» Data extract:
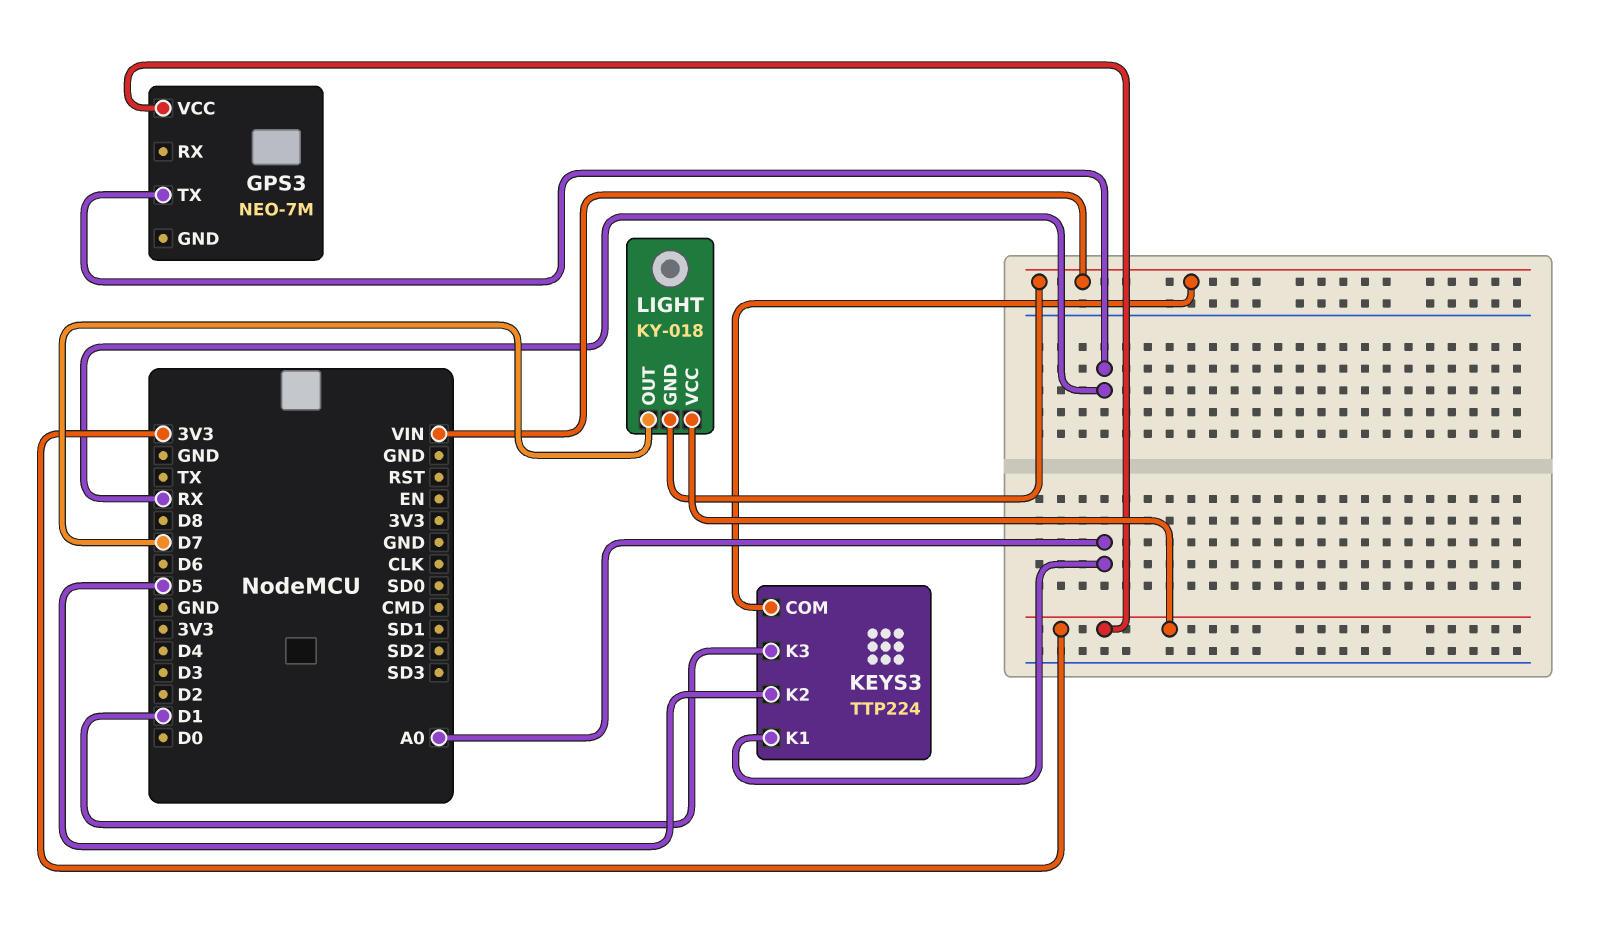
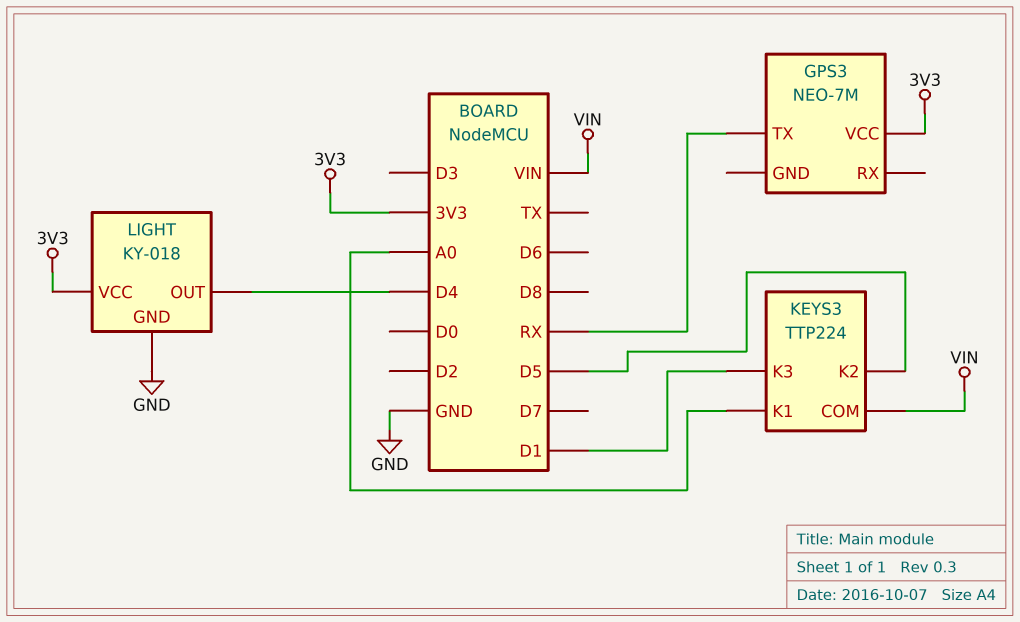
LIGHT pin GND: VIN -> GND
LIGHT pin OUT: D7 -> D4

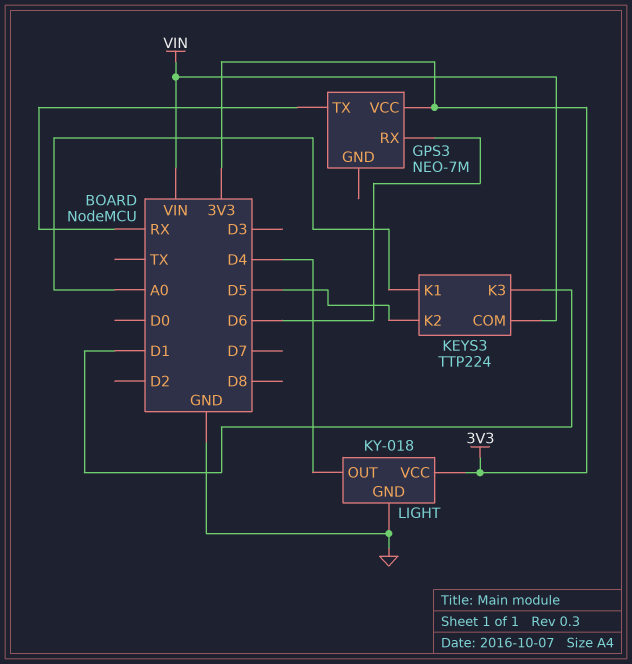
GPS3 pin RX: none -> D6

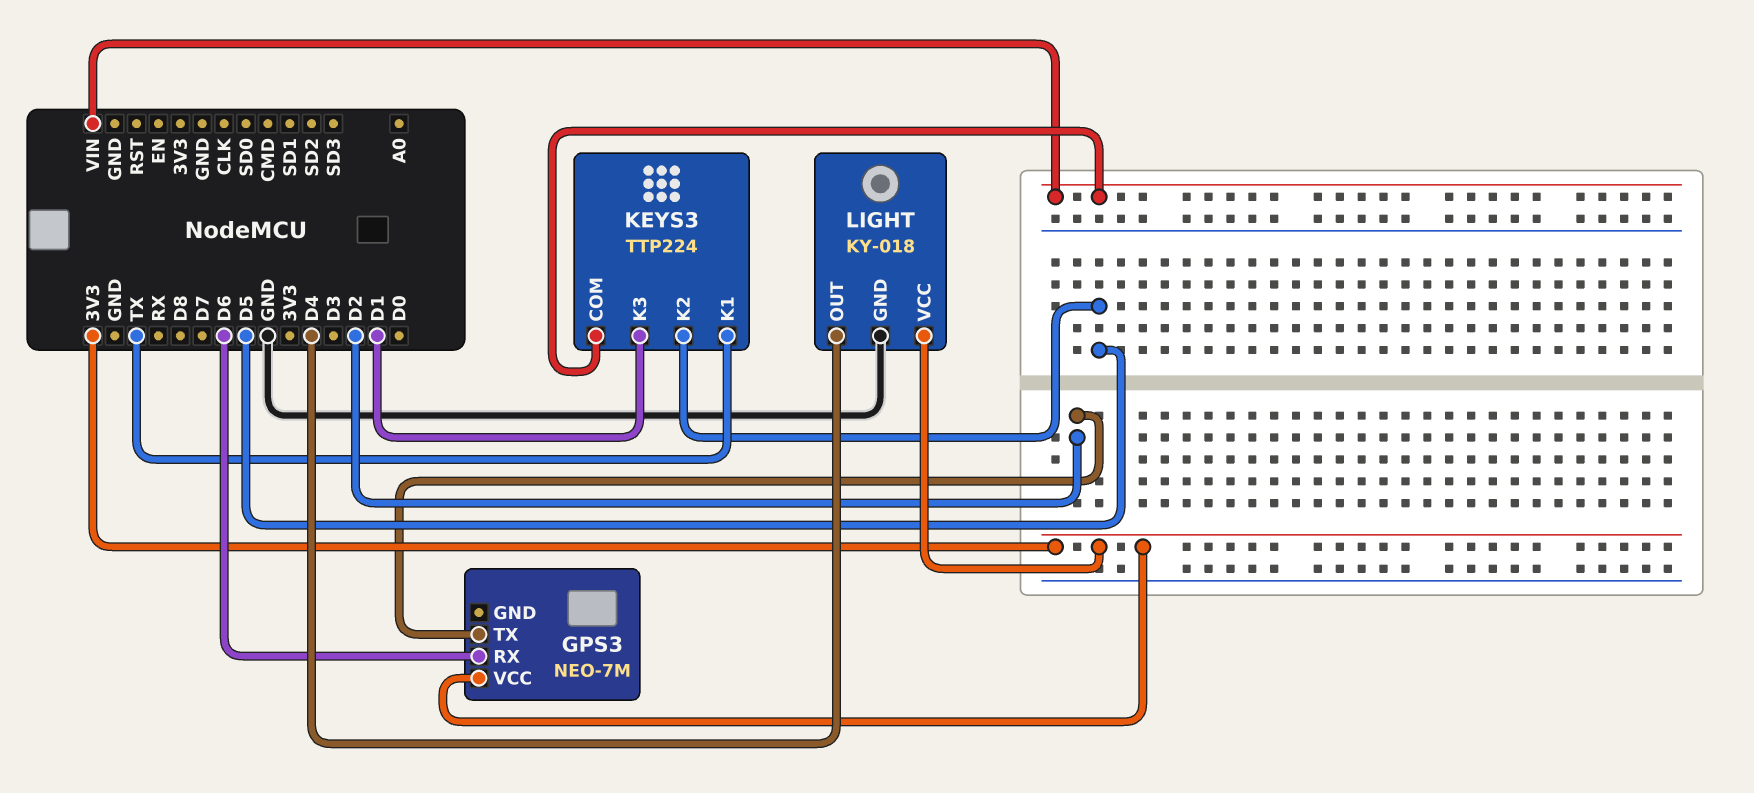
GPS3 pin TX: RX -> D2
KEYS3 pin K1: A0 -> TX

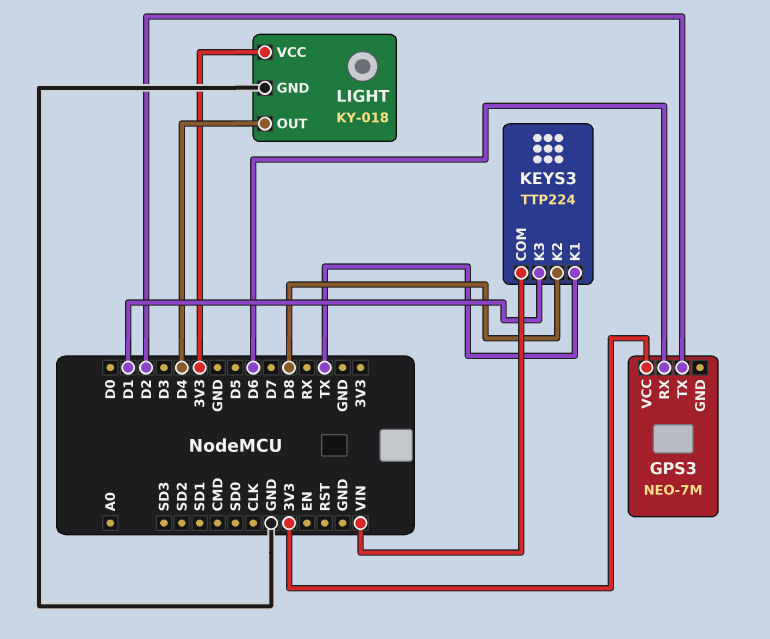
KEYS3 pin K2: D5 -> D8

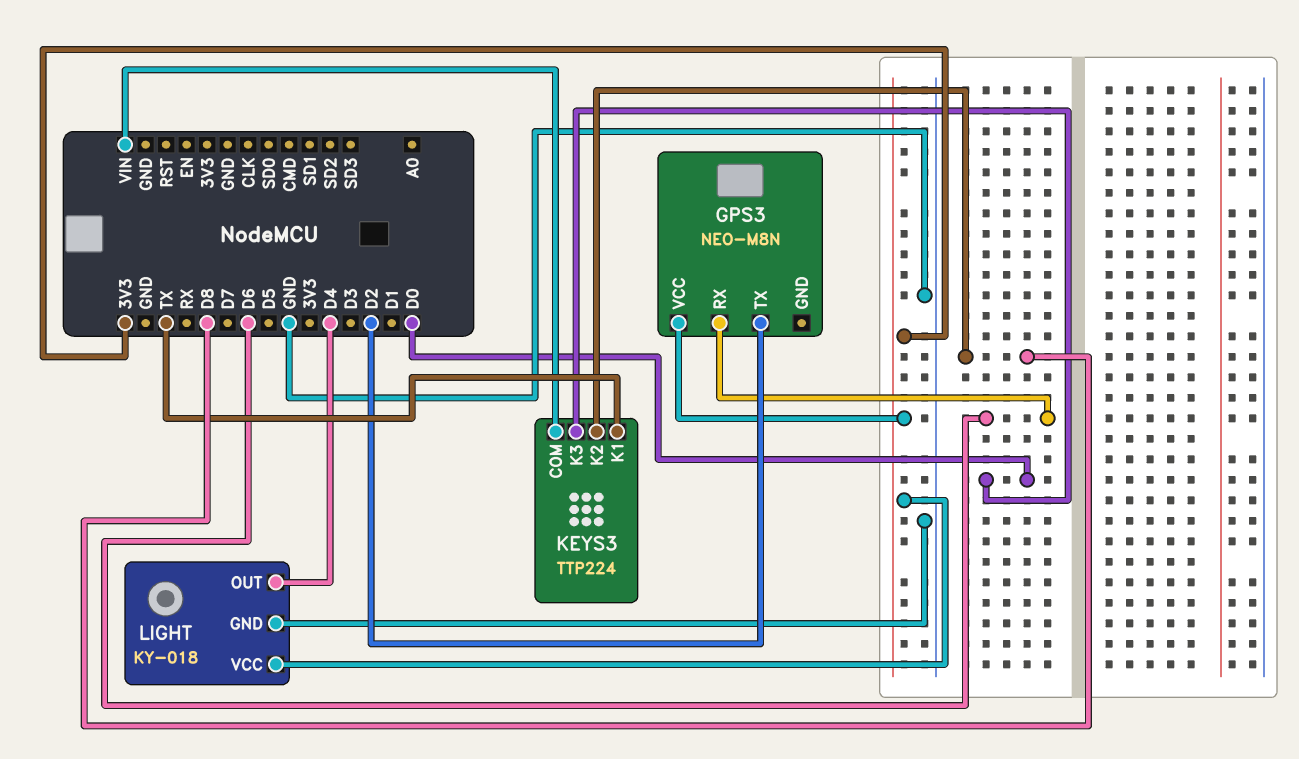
GPS3: NEO-7M -> NEO-M8N
KEYS3 pin K3: D1 -> D0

» Exercise details: Drop the images and return the data verbatim.

» Task solution:
LIGHT pin GND: VIN -> GND
LIGHT pin OUT: D7 -> D4

GPS3 pin RX: none -> D6

GPS3 pin TX: RX -> D2
KEYS3 pin K1: A0 -> TX

KEYS3 pin K2: D5 -> D8

GPS3: NEO-7M -> NEO-M8N
KEYS3 pin K3: D1 -> D0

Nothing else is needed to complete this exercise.